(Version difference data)
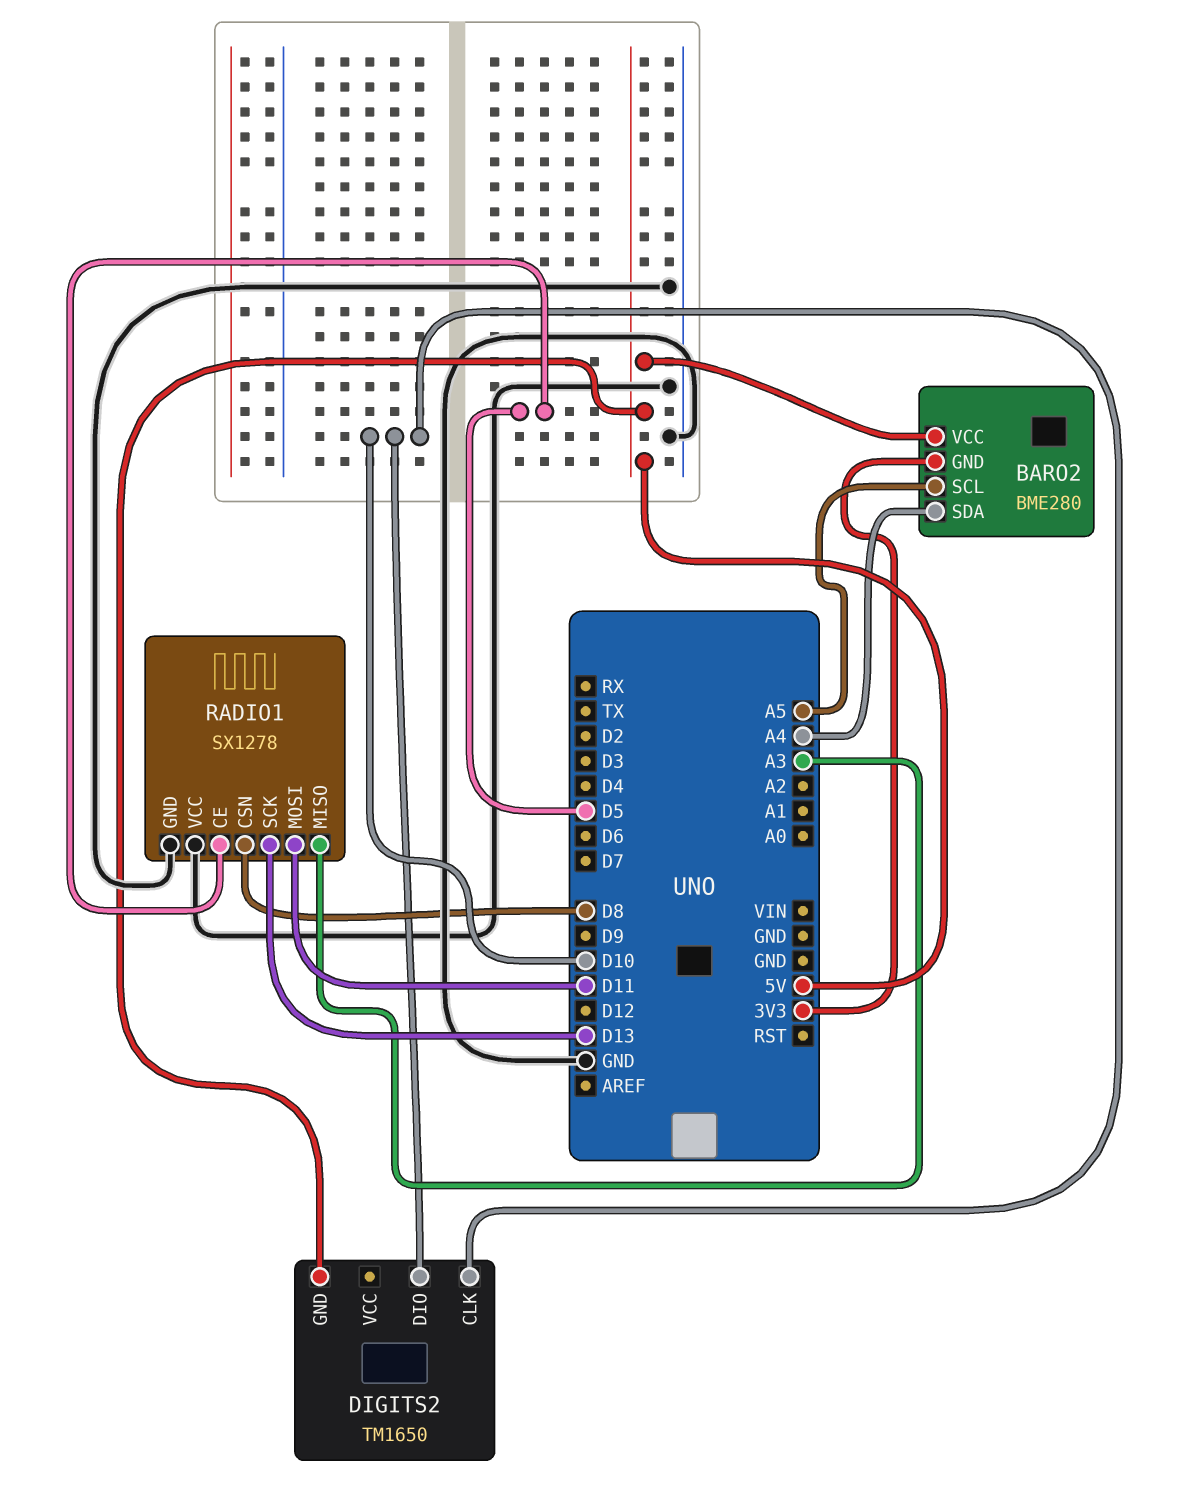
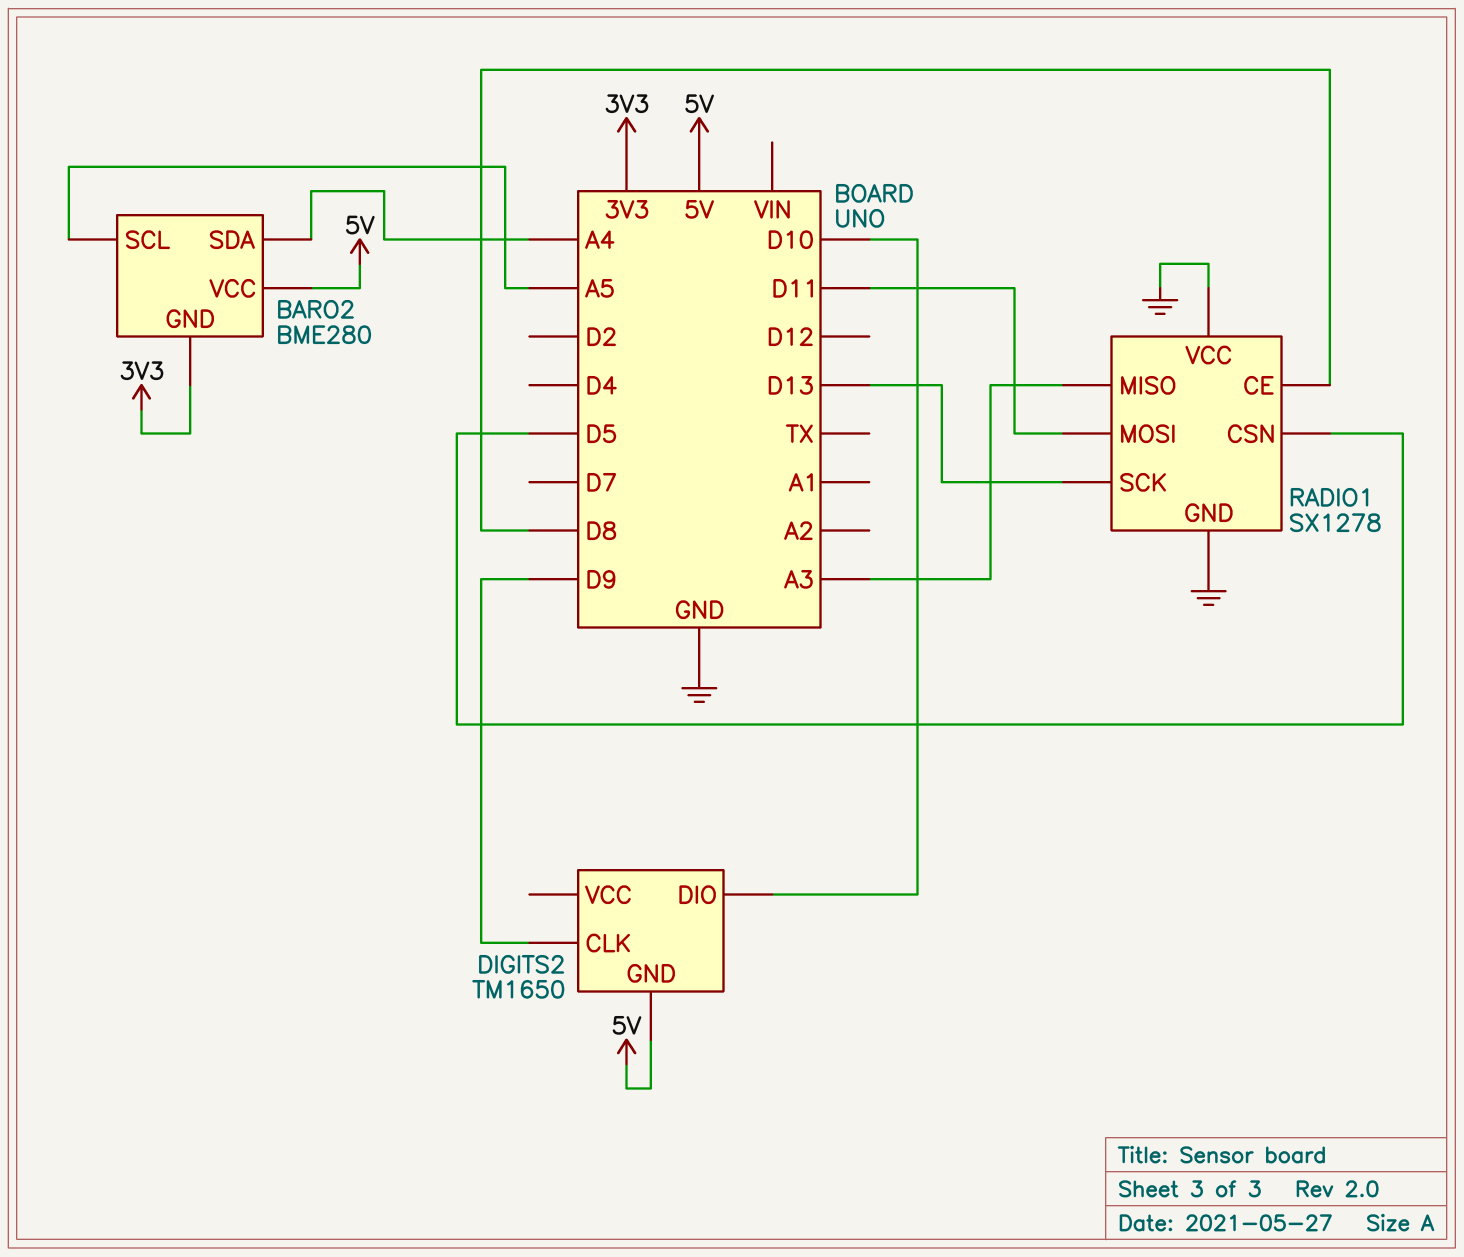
DIGITS2 pin CLK: D10 -> D9
RADIO1 pin CE: D5 -> D8
RADIO1 pin CSN: D8 -> D5

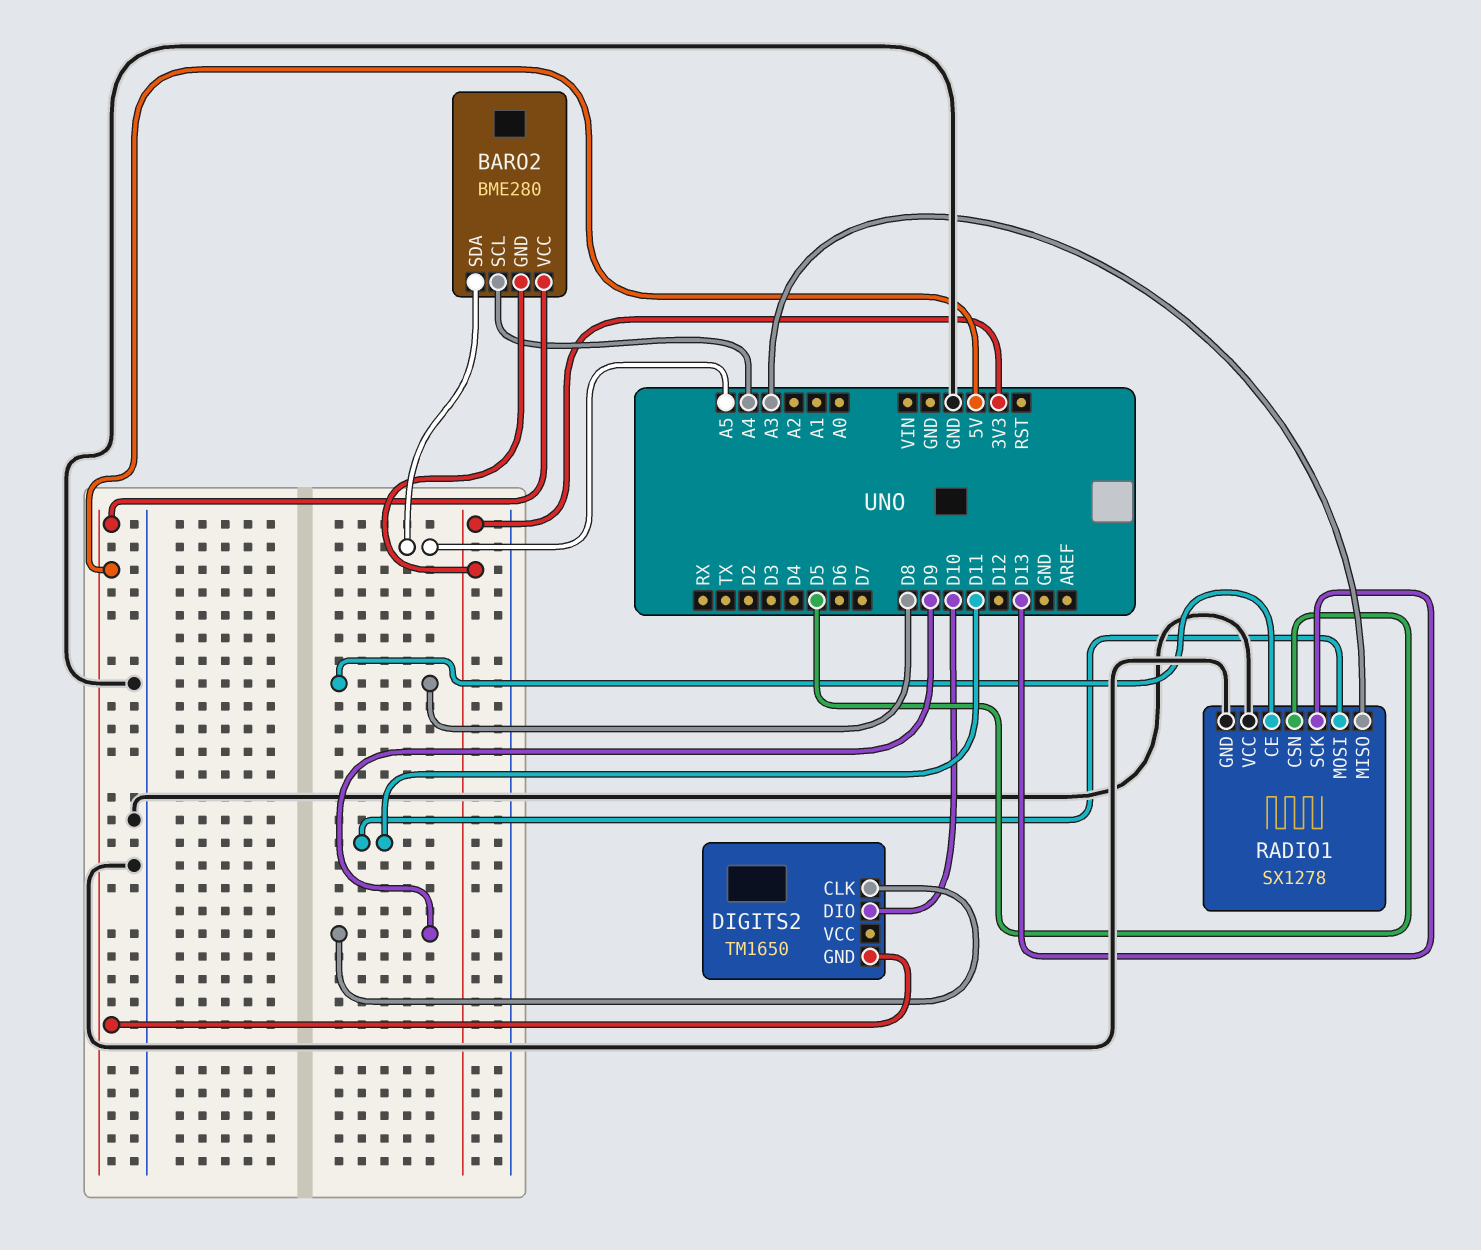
BARO2 pin SCL: A5 -> A4
BARO2 pin SDA: A4 -> A5

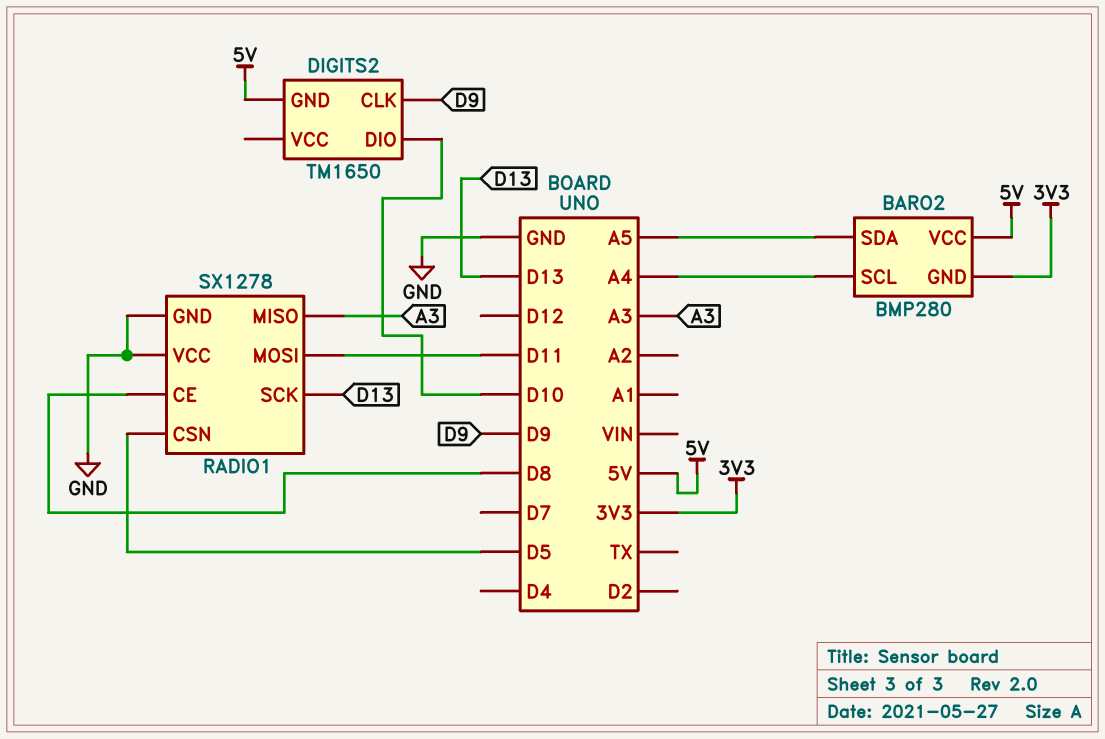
BARO2: BME280 -> BMP280

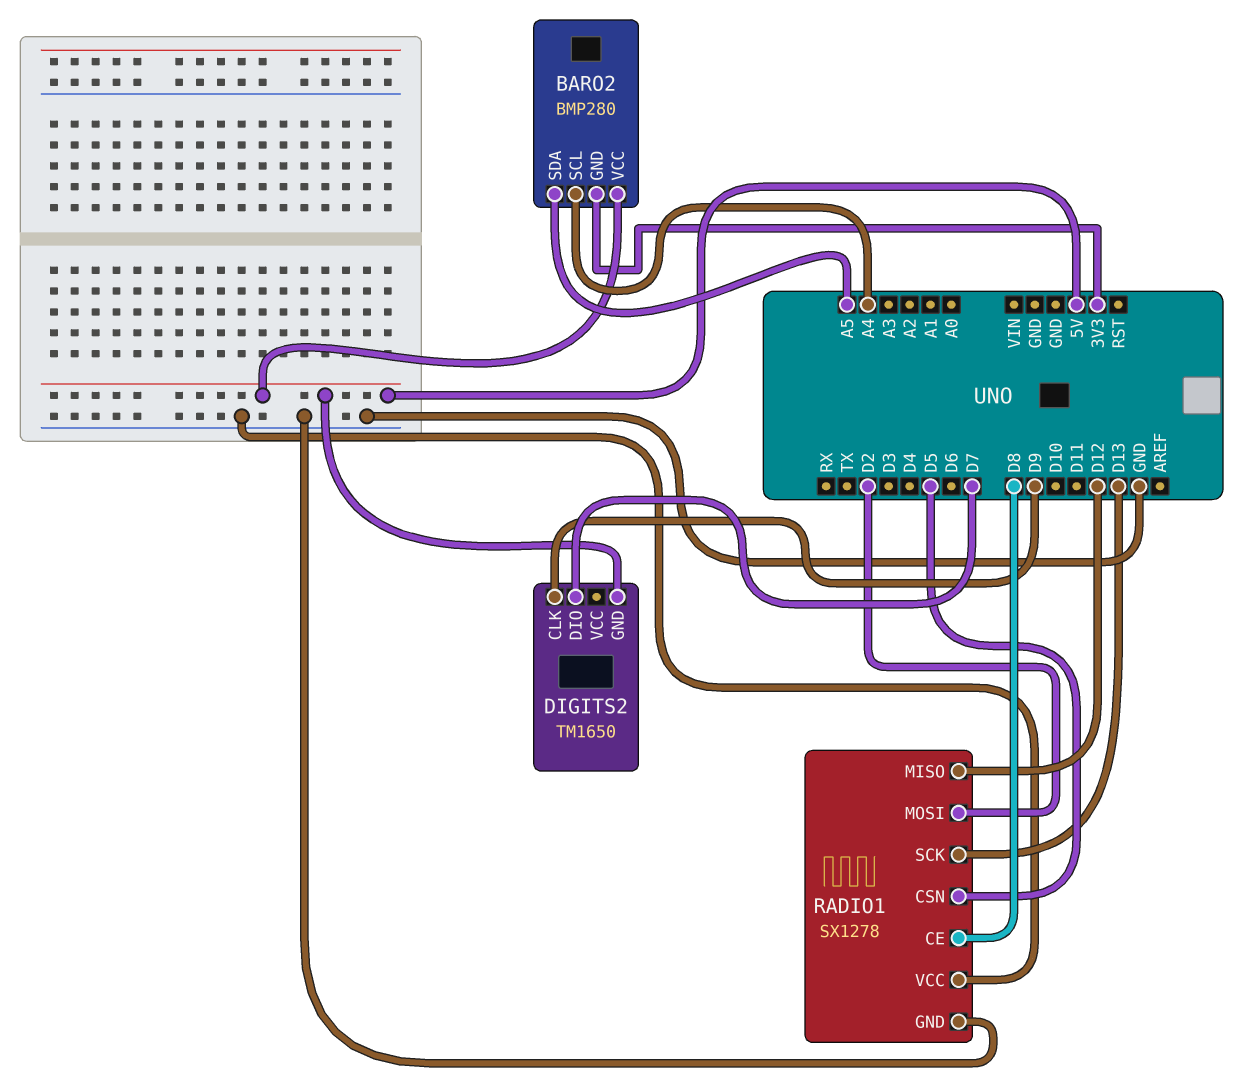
DIGITS2 pin DIO: D10 -> D7
RADIO1 pin MISO: A3 -> D12
RADIO1 pin MOSI: D11 -> D2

Prompt ::
What is needed is an exact copy of all the data, with no images in it.

Exercise response ::
DIGITS2 pin CLK: D10 -> D9
RADIO1 pin CE: D5 -> D8
RADIO1 pin CSN: D8 -> D5

BARO2 pin SCL: A5 -> A4
BARO2 pin SDA: A4 -> A5

BARO2: BME280 -> BMP280

DIGITS2 pin DIO: D10 -> D7
RADIO1 pin MISO: A3 -> D12
RADIO1 pin MOSI: D11 -> D2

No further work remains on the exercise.